[[ The data, beginning ]]
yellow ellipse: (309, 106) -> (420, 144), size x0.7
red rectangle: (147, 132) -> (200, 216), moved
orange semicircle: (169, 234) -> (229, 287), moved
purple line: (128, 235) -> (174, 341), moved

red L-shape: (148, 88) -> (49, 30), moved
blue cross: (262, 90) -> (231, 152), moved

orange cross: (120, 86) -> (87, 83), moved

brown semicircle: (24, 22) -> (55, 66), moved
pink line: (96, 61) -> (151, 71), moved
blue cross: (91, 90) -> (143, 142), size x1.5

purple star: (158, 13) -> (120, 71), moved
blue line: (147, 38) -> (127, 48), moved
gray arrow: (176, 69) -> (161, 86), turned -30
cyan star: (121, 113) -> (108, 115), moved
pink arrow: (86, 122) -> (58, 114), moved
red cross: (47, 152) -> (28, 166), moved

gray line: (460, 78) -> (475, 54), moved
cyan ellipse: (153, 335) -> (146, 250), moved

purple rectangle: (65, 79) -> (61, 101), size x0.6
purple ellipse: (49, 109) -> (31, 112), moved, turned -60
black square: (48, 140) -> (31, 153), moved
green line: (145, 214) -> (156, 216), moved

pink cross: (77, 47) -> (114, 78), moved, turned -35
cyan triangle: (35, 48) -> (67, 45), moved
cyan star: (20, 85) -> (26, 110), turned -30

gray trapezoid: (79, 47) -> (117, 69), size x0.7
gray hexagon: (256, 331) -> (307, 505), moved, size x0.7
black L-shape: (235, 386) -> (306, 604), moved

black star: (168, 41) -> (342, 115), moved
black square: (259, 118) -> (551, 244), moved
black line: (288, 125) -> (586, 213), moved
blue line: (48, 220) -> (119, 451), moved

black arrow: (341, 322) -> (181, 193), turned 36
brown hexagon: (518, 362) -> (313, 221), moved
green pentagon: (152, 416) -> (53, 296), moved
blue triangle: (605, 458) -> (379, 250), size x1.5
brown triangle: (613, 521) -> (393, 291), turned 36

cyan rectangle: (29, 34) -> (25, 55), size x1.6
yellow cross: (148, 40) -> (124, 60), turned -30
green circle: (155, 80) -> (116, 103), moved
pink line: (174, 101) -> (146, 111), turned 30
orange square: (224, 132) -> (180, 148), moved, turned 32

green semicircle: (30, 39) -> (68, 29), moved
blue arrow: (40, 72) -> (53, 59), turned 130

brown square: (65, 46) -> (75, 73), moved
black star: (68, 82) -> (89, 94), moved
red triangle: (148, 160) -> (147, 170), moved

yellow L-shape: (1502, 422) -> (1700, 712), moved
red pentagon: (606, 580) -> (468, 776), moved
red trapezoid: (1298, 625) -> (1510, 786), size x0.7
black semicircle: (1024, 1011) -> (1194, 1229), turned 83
[[ The data, end ]]
* What you are asked to do: Where a line above holds the string "blue", show that line.

* Response area:
blue cross: (262, 90) -> (231, 152), moved
blue cross: (91, 90) -> (143, 142), size x1.5
blue line: (147, 38) -> (127, 48), moved
blue line: (48, 220) -> (119, 451), moved
blue triangle: (605, 458) -> (379, 250), size x1.5
blue arrow: (40, 72) -> (53, 59), turned 130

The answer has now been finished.